Records from a collection:
__________
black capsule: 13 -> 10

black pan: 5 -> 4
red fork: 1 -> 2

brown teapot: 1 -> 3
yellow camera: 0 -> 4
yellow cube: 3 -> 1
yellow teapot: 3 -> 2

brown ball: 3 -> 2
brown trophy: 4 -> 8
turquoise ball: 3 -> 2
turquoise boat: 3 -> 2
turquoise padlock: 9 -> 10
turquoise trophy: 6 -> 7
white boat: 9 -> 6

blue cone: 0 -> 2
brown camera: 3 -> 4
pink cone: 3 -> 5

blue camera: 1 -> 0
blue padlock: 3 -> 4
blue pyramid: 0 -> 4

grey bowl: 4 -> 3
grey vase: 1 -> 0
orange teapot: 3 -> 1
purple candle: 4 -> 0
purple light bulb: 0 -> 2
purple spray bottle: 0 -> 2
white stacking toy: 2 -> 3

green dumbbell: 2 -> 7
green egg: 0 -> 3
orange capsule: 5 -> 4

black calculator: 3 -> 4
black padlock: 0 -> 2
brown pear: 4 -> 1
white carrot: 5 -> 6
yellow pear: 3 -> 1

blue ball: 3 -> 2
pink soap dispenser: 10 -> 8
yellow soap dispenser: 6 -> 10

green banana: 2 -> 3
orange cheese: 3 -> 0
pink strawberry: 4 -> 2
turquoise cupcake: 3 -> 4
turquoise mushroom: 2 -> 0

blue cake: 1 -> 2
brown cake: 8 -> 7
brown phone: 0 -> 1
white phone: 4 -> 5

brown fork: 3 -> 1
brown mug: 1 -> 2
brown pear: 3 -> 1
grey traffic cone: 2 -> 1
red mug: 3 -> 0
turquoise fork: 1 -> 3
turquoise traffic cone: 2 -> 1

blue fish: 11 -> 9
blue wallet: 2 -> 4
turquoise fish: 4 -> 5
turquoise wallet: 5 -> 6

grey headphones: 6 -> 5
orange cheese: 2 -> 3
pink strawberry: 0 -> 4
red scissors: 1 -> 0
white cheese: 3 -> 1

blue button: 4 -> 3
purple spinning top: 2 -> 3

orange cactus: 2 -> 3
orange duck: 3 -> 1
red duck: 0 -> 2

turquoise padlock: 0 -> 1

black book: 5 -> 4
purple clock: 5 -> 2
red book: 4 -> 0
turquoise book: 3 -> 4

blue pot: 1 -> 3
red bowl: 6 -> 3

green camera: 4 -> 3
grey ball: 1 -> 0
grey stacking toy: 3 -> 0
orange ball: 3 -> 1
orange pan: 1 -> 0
__________
§ **WHAT THE TASK ASKS**
Among the lines above, find those with the word "capsule" and list them.

§ **RESPONSE**
black capsule: 13 -> 10
orange capsule: 5 -> 4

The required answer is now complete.